------ Records to process ------

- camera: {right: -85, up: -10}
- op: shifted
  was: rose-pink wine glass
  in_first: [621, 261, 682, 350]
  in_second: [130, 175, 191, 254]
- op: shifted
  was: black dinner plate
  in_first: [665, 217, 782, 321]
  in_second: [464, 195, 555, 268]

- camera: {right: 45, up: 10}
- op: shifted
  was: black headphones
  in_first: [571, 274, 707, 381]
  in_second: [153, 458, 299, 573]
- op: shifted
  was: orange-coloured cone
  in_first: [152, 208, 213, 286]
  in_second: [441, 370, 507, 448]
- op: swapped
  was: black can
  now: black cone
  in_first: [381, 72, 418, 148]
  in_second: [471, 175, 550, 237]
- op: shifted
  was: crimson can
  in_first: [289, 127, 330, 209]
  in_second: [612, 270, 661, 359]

------
------ Records to process ------

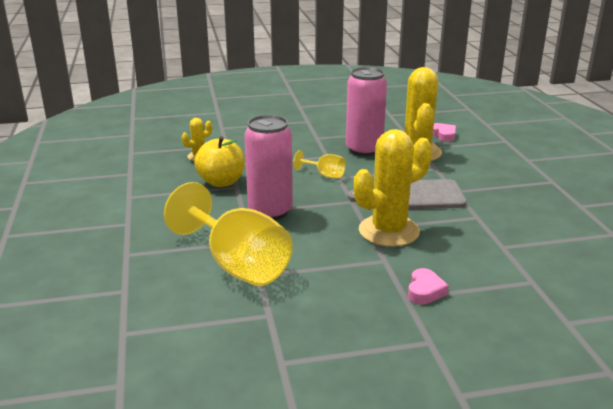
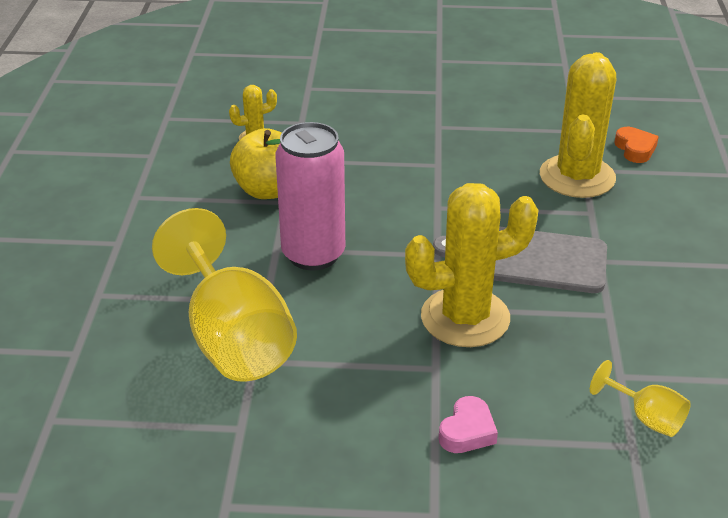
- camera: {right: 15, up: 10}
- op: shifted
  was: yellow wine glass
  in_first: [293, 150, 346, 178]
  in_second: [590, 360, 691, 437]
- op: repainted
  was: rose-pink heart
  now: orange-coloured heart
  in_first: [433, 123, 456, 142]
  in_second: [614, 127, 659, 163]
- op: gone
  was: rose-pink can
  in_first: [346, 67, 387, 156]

------

Would you please copy exactly the part of the entries above that begins at the line containing "in_first: [621, 261, 682, 350]" and ends at the line containing "in_first: [665, 217, 782, 321]", both lines included?

**Answer for this exercise**
  in_first: [621, 261, 682, 350]
  in_second: [130, 175, 191, 254]
- op: shifted
  was: black dinner plate
  in_first: [665, 217, 782, 321]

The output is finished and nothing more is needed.